§ Dataset section:
◇ ◇ ◇

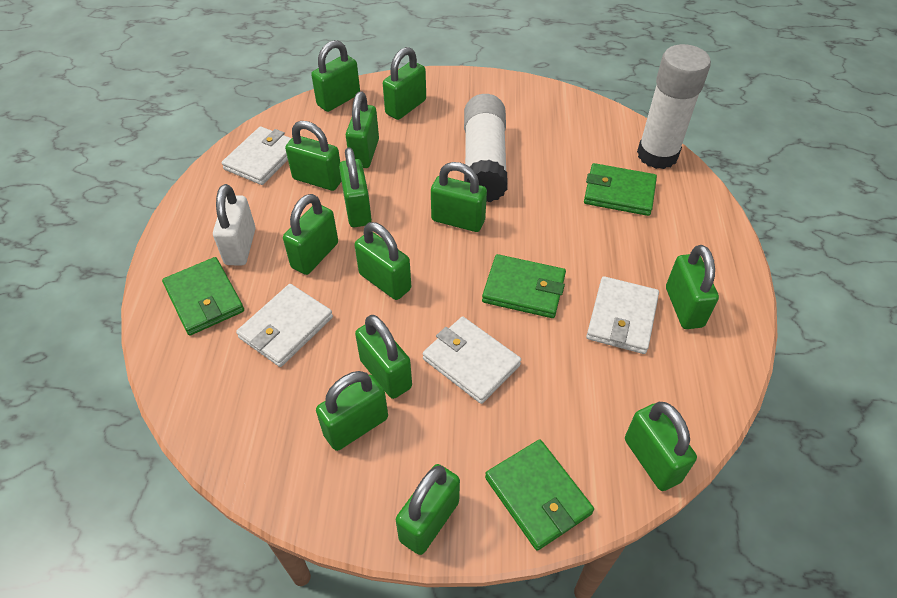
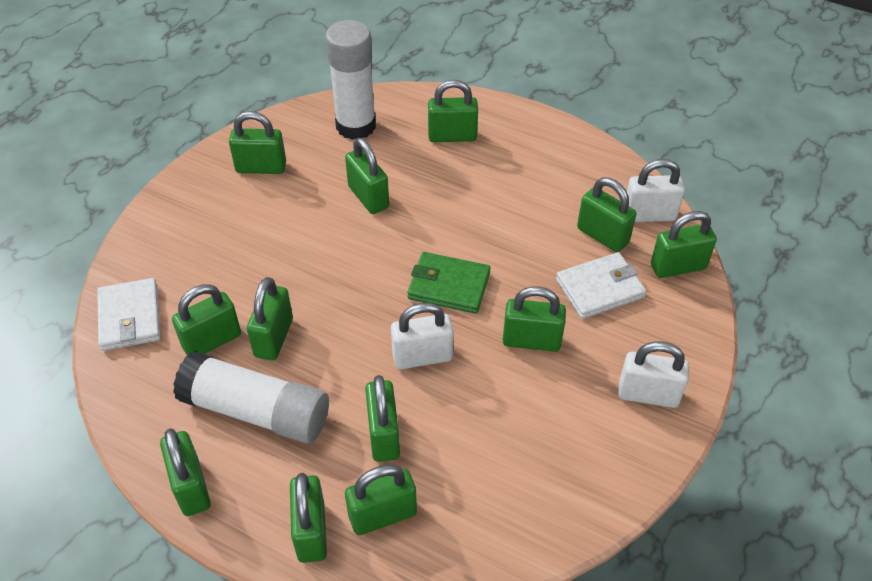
green padlock: 13 -> 12
green wallet: 4 -> 1
white padlock: 1 -> 3
white wallet: 4 -> 2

◇ ◇ ◇

§ Exercise directions:
What must be transcribed is the run of lines from the one containing "green wallet: 4 -> 1" to the last line of the data above, inclusive, and only that.

§ Your solution:
green wallet: 4 -> 1
white padlock: 1 -> 3
white wallet: 4 -> 2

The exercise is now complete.